● WORK ITEM
From the listing below, copy only the lines running from the line that contains "R14: 56k (BUF, THR) -> 56k (DIS, THR)" to the line that contains "U1: buffer (in", both included.

━━━━

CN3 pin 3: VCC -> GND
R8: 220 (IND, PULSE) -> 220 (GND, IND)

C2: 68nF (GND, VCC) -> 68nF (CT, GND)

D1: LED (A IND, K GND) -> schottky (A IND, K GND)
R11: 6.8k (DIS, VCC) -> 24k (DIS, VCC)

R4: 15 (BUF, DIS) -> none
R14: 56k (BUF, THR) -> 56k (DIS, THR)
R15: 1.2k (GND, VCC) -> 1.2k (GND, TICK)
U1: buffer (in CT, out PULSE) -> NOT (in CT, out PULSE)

━━━━

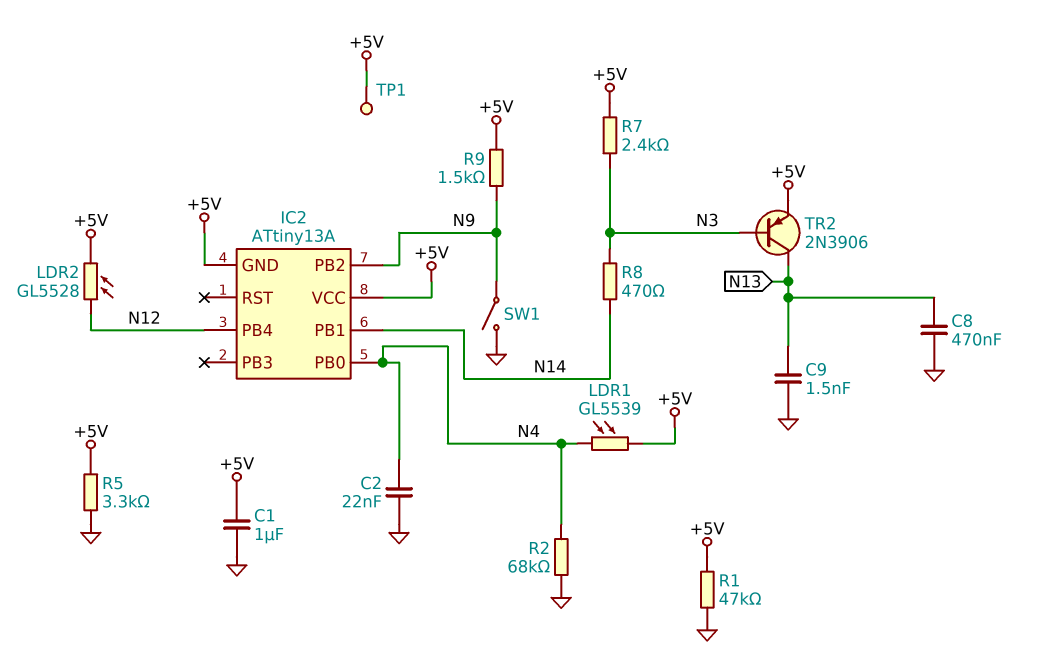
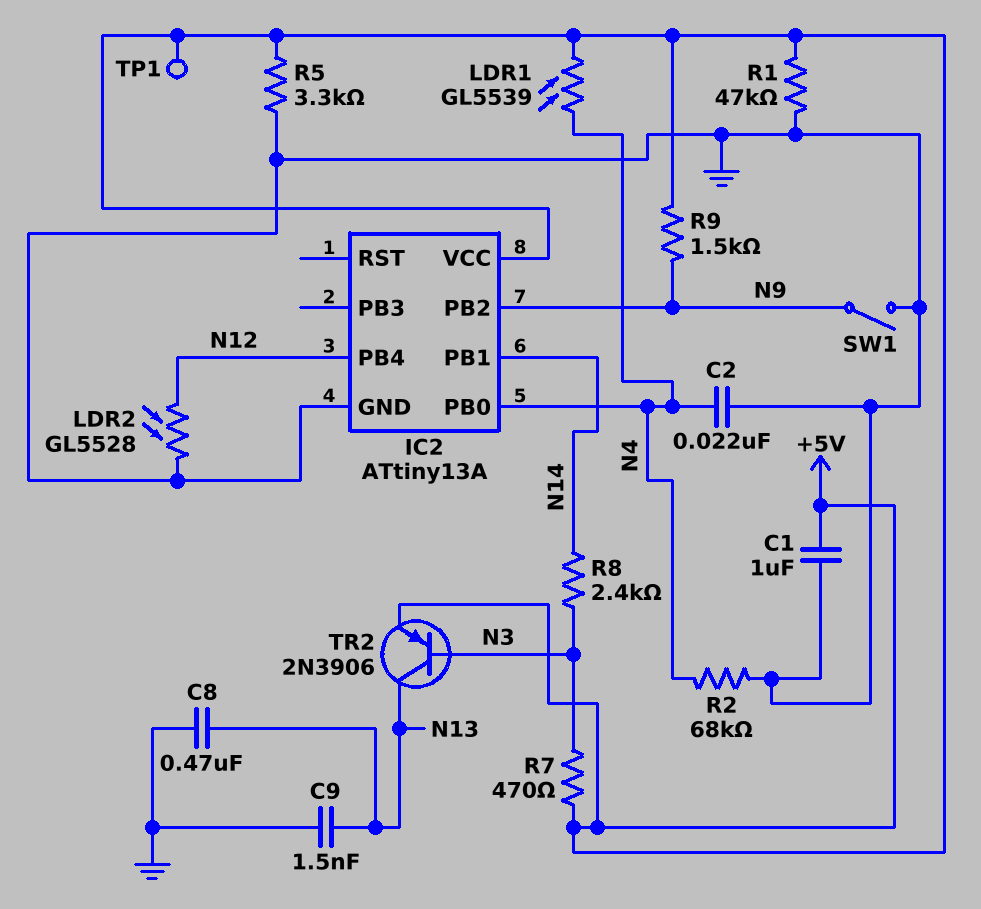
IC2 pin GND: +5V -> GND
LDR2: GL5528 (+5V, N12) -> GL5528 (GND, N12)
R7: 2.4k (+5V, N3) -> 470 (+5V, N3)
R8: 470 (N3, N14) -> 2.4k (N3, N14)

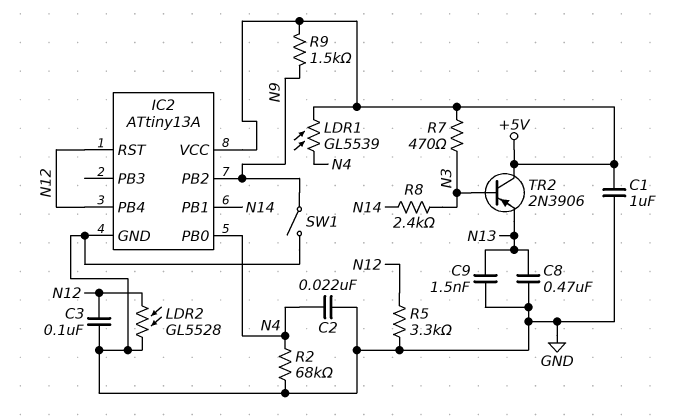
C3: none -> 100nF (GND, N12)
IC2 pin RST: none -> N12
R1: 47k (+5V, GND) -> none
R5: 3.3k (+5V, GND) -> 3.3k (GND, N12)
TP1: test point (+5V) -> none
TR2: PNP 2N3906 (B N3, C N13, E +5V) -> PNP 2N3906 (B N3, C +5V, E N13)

━━━━

● RESPONSE FOR THIS EXERCISE
R14: 56k (BUF, THR) -> 56k (DIS, THR)
R15: 1.2k (GND, VCC) -> 1.2k (GND, TICK)
U1: buffer (in CT, out PULSE) -> NOT (in CT, out PULSE)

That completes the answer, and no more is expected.